■ **YOUR TASK**
This task calls for the complete listing below, reproduced exactly.
═══ PROVIDED RECORDS
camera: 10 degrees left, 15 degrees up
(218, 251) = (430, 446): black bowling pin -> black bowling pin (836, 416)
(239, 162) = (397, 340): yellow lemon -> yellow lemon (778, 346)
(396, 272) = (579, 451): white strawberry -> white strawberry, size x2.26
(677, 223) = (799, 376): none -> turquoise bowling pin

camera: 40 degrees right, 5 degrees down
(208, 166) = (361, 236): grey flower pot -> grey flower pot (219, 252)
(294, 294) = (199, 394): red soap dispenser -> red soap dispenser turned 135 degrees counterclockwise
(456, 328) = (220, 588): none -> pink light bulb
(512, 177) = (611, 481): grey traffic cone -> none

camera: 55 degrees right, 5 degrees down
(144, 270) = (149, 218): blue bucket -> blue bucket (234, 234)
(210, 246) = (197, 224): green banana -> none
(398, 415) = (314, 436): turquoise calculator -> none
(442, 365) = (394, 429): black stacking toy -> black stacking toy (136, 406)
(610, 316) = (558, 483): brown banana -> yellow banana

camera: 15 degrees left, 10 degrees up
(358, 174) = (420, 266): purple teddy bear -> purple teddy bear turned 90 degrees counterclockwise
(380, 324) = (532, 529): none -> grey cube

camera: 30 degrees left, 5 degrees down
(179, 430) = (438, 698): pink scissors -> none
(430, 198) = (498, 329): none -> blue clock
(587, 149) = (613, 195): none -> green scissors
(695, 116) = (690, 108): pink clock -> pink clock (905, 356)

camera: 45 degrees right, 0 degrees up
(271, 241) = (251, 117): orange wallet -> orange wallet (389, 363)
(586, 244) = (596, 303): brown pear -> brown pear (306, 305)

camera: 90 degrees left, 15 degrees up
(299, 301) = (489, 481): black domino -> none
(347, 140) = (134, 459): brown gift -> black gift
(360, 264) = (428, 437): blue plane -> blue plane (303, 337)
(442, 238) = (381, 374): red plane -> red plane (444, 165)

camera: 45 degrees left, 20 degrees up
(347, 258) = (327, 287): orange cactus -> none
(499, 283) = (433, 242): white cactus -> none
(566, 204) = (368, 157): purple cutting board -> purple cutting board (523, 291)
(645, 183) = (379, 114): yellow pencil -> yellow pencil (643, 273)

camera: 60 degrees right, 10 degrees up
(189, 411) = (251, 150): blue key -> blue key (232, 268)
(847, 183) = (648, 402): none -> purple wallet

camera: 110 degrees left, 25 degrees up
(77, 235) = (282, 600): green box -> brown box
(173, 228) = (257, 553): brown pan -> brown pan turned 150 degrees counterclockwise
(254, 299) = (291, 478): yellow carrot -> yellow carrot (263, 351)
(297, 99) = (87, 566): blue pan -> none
══════
■ **WRITTEN RESPONSE**
camera: 10 degrees left, 15 degrees up
(218, 251) = (430, 446): black bowling pin -> black bowling pin (836, 416)
(239, 162) = (397, 340): yellow lemon -> yellow lemon (778, 346)
(396, 272) = (579, 451): white strawberry -> white strawberry, size x2.26
(677, 223) = (799, 376): none -> turquoise bowling pin

camera: 40 degrees right, 5 degrees down
(208, 166) = (361, 236): grey flower pot -> grey flower pot (219, 252)
(294, 294) = (199, 394): red soap dispenser -> red soap dispenser turned 135 degrees counterclockwise
(456, 328) = (220, 588): none -> pink light bulb
(512, 177) = (611, 481): grey traffic cone -> none

camera: 55 degrees right, 5 degrees down
(144, 270) = (149, 218): blue bucket -> blue bucket (234, 234)
(210, 246) = (197, 224): green banana -> none
(398, 415) = (314, 436): turquoise calculator -> none
(442, 365) = (394, 429): black stacking toy -> black stacking toy (136, 406)
(610, 316) = (558, 483): brown banana -> yellow banana

camera: 15 degrees left, 10 degrees up
(358, 174) = (420, 266): purple teddy bear -> purple teddy bear turned 90 degrees counterclockwise
(380, 324) = (532, 529): none -> grey cube

camera: 30 degrees left, 5 degrees down
(179, 430) = (438, 698): pink scissors -> none
(430, 198) = (498, 329): none -> blue clock
(587, 149) = (613, 195): none -> green scissors
(695, 116) = (690, 108): pink clock -> pink clock (905, 356)

camera: 45 degrees right, 0 degrees up
(271, 241) = (251, 117): orange wallet -> orange wallet (389, 363)
(586, 244) = (596, 303): brown pear -> brown pear (306, 305)

camera: 90 degrees left, 15 degrees up
(299, 301) = (489, 481): black domino -> none
(347, 140) = (134, 459): brown gift -> black gift
(360, 264) = (428, 437): blue plane -> blue plane (303, 337)
(442, 238) = (381, 374): red plane -> red plane (444, 165)

camera: 45 degrees left, 20 degrees up
(347, 258) = (327, 287): orange cactus -> none
(499, 283) = (433, 242): white cactus -> none
(566, 204) = (368, 157): purple cutting board -> purple cutting board (523, 291)
(645, 183) = (379, 114): yellow pencil -> yellow pencil (643, 273)

camera: 60 degrees right, 10 degrees up
(189, 411) = (251, 150): blue key -> blue key (232, 268)
(847, 183) = (648, 402): none -> purple wallet

camera: 110 degrees left, 25 degrees up
(77, 235) = (282, 600): green box -> brown box
(173, 228) = (257, 553): brown pan -> brown pan turned 150 degrees counterclockwise
(254, 299) = (291, 478): yellow carrot -> yellow carrot (263, 351)
(297, 99) = (87, 566): blue pan -> none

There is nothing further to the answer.